Object state comparisons
-.-.-

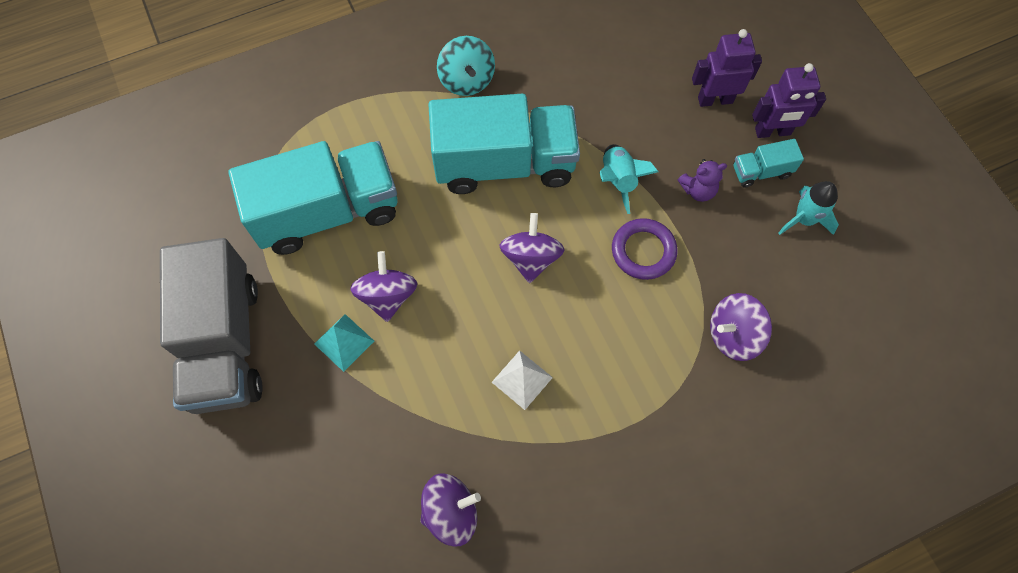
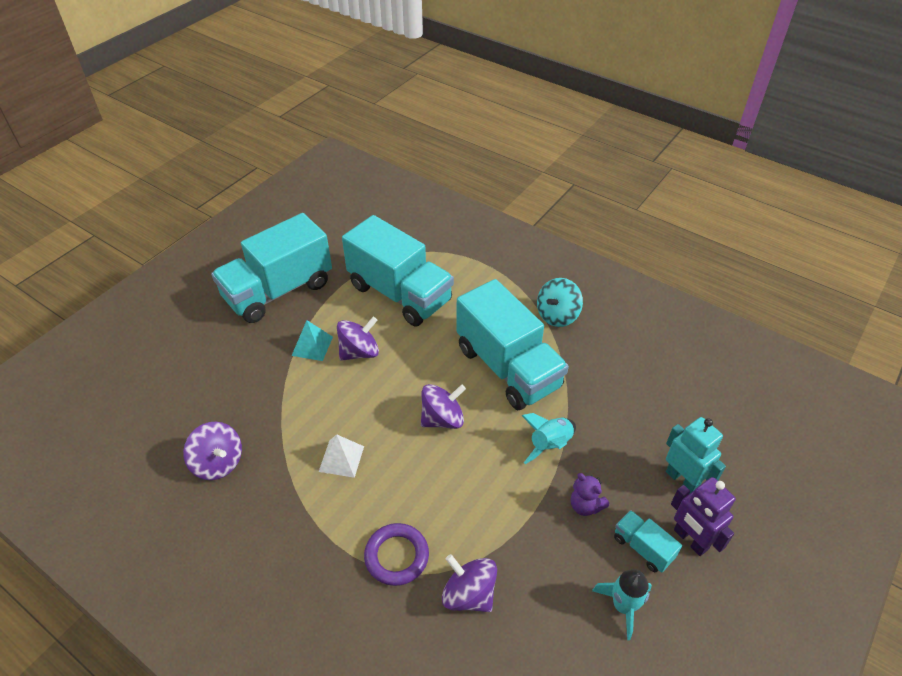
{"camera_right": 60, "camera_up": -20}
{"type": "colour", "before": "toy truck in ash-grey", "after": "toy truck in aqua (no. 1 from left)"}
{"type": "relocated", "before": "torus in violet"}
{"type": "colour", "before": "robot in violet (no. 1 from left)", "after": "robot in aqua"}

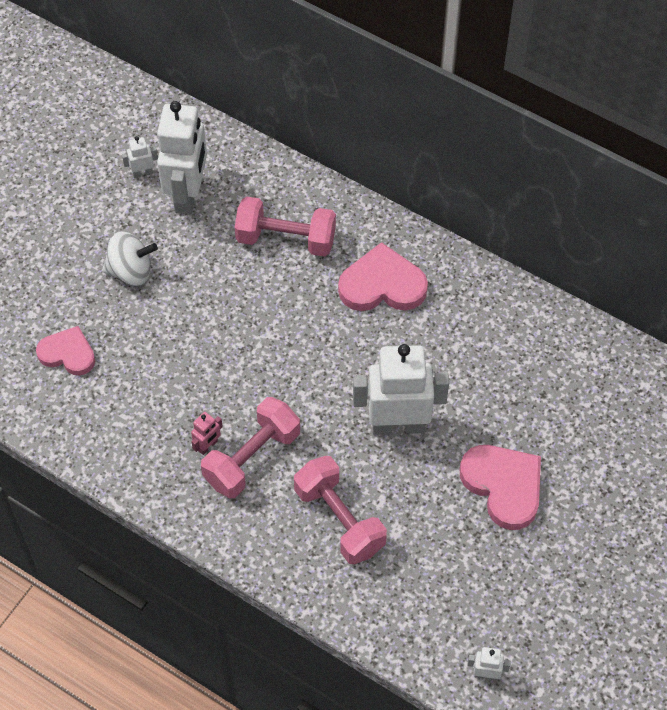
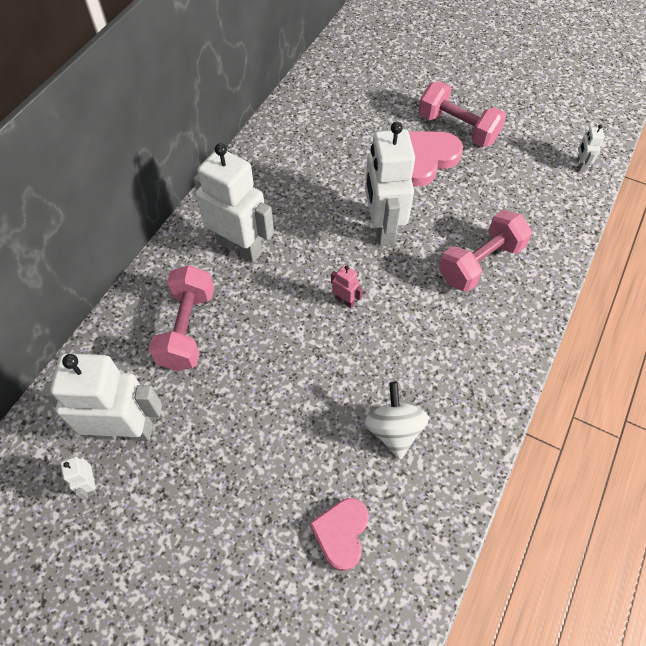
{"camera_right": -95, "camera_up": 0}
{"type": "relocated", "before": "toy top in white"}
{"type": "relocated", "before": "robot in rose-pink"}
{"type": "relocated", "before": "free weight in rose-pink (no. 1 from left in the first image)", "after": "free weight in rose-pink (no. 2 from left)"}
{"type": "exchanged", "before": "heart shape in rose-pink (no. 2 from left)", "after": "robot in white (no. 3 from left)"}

-.-.-

» **WHAT THE TASK REQUIRES**
The records must be copied with no word altered, and without their pictures.

» **EXERCISE RESULT**
{"camera_right": 60, "camera_up": -20}
{"type": "colour", "before": "toy truck in ash-grey", "after": "toy truck in aqua (no. 1 from left)"}
{"type": "relocated", "before": "torus in violet"}
{"type": "colour", "before": "robot in violet (no. 1 from left)", "after": "robot in aqua"}

{"camera_right": -95, "camera_up": 0}
{"type": "relocated", "before": "toy top in white"}
{"type": "relocated", "before": "robot in rose-pink"}
{"type": "relocated", "before": "free weight in rose-pink (no. 1 from left in the first image)", "after": "free weight in rose-pink (no. 2 from left)"}
{"type": "exchanged", "before": "heart shape in rose-pink (no. 2 from left)", "after": "robot in white (no. 3 from left)"}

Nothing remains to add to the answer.